> **Exercise description**: Beneath this instruction is a listing. Transcribe from it only the stretch from the line with "C5: 56pF (DGND, VOL) -> 56pF (U1/in-, VOL)" through the line with "Q3: NMOS AO3400", both end lines included, exactly as written.
The data Start Marker
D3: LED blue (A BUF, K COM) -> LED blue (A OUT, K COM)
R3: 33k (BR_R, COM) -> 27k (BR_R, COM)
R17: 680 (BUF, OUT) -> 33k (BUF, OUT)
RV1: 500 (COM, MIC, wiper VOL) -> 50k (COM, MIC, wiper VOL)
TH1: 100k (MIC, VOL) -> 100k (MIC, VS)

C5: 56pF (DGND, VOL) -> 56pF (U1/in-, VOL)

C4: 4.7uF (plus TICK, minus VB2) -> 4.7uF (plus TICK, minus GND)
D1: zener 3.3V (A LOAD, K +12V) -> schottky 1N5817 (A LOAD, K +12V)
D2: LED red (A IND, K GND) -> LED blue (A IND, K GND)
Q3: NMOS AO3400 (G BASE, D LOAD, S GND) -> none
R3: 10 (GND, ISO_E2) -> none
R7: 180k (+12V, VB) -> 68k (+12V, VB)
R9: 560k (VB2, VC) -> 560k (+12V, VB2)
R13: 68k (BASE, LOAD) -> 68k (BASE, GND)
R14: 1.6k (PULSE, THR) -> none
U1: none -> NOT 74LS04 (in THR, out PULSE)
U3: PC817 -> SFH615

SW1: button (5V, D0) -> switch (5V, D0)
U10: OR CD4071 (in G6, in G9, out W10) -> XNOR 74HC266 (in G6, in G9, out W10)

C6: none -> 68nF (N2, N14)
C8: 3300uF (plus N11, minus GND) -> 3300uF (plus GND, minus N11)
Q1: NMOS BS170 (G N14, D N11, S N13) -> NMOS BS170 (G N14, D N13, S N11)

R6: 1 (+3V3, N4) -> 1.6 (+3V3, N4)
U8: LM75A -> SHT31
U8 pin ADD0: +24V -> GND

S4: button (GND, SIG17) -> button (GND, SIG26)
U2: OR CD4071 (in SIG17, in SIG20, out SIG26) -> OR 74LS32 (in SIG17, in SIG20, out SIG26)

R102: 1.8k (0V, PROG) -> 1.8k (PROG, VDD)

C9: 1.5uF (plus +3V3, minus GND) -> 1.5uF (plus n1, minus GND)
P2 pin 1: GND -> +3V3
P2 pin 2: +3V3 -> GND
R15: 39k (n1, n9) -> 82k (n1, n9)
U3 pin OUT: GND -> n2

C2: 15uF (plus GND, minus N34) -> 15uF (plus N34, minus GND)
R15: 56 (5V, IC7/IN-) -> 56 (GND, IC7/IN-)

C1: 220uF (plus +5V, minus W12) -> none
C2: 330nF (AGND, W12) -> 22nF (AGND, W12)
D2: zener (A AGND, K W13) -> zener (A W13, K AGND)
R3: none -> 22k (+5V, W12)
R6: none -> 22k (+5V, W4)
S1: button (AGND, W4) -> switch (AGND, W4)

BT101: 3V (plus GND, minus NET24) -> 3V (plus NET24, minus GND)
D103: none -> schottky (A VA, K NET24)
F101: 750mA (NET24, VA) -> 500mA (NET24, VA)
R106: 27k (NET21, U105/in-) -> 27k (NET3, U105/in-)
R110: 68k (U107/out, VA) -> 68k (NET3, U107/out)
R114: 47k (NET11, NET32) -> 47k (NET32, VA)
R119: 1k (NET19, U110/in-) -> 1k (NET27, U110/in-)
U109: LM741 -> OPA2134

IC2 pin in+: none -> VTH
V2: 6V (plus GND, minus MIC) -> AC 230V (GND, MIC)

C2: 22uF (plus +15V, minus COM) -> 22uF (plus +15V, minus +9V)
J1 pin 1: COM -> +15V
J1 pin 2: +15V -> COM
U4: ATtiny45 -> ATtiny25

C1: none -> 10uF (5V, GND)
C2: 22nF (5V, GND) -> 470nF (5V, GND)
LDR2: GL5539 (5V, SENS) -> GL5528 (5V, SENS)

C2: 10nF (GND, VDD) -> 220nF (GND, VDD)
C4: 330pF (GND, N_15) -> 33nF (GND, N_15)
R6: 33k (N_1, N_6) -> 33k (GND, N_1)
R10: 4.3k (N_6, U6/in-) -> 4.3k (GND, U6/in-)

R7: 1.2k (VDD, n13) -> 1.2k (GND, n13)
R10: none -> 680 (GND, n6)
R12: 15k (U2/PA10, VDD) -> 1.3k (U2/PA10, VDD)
The data End Marker
> **Output of the exercise**:
C5: 56pF (DGND, VOL) -> 56pF (U1/in-, VOL)

C4: 4.7uF (plus TICK, minus VB2) -> 4.7uF (plus TICK, minus GND)
D1: zener 3.3V (A LOAD, K +12V) -> schottky 1N5817 (A LOAD, K +12V)
D2: LED red (A IND, K GND) -> LED blue (A IND, K GND)
Q3: NMOS AO3400 (G BASE, D LOAD, S GND) -> none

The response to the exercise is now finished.